What you will do:
Output everything in the data exactly, leaving the pictures out.

Supplied material:

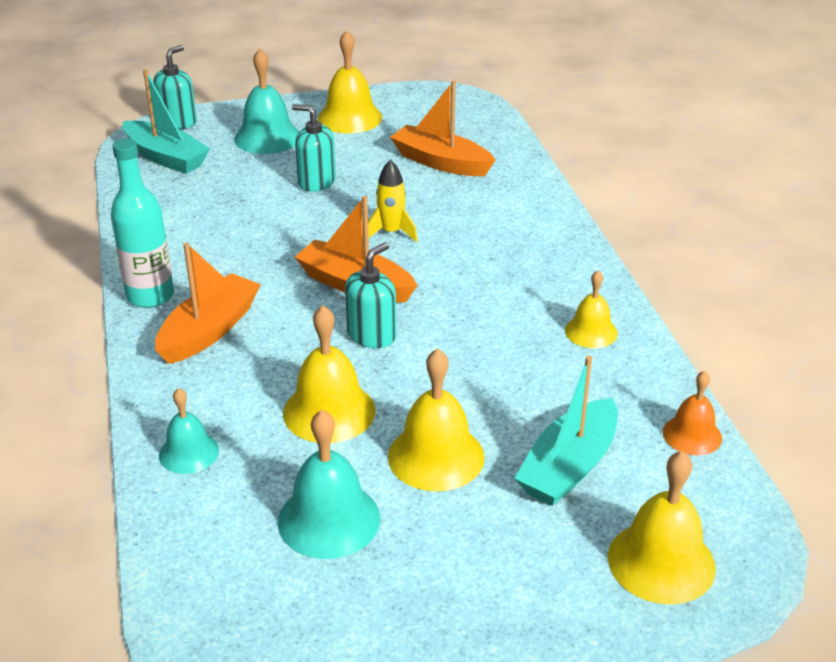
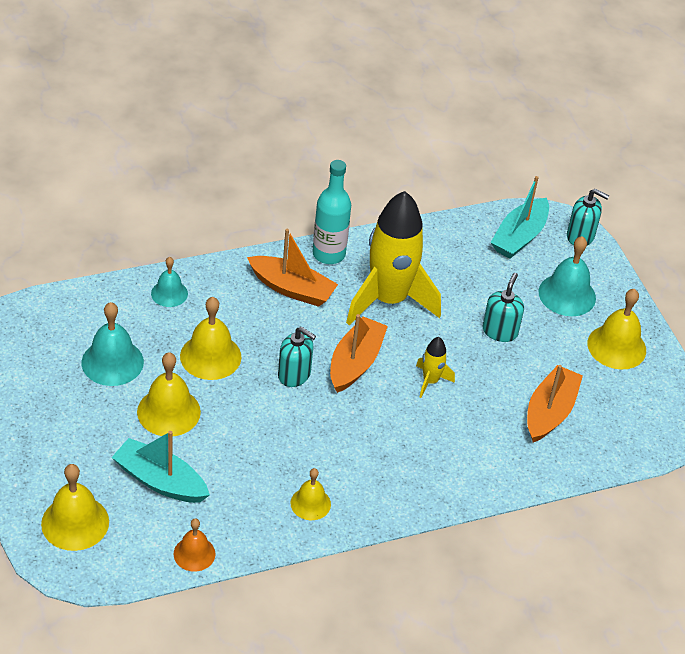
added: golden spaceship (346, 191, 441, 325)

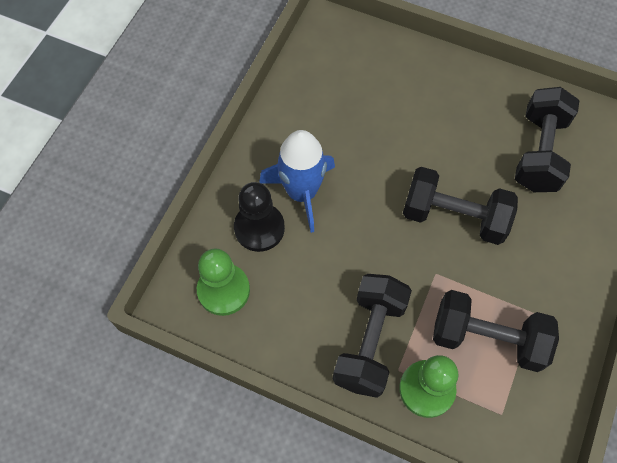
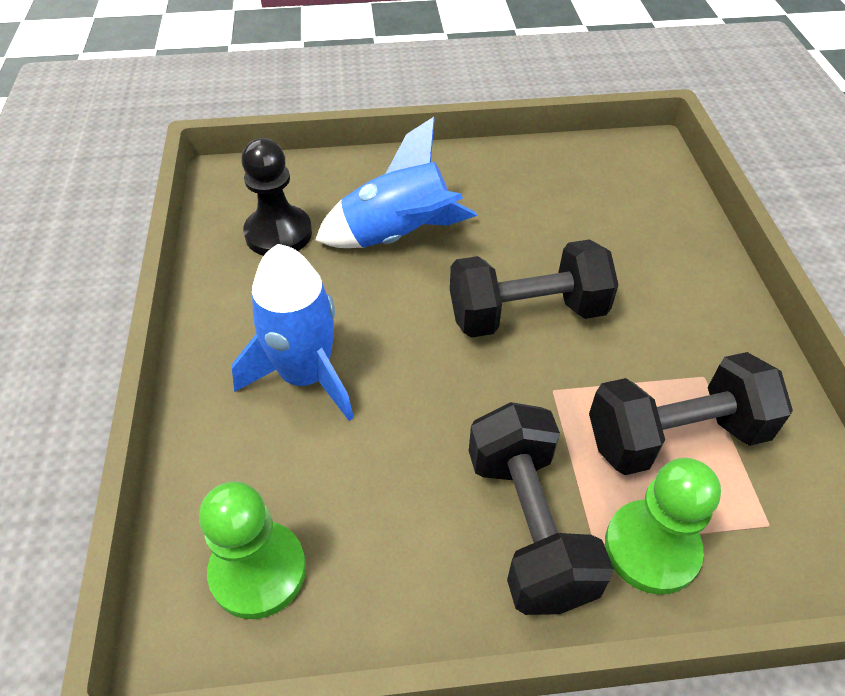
removed: jet-black free weight (515, 87, 580, 192)
added: blue spaceship (315, 117, 477, 248)
moved: jet-black game pawn (234, 182, 285, 252) to (241, 138, 312, 256)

Exercise response:
added: golden spaceship (346, 191, 441, 325)

removed: jet-black free weight (515, 87, 580, 192)
added: blue spaceship (315, 117, 477, 248)
moved: jet-black game pawn (234, 182, 285, 252) to (241, 138, 312, 256)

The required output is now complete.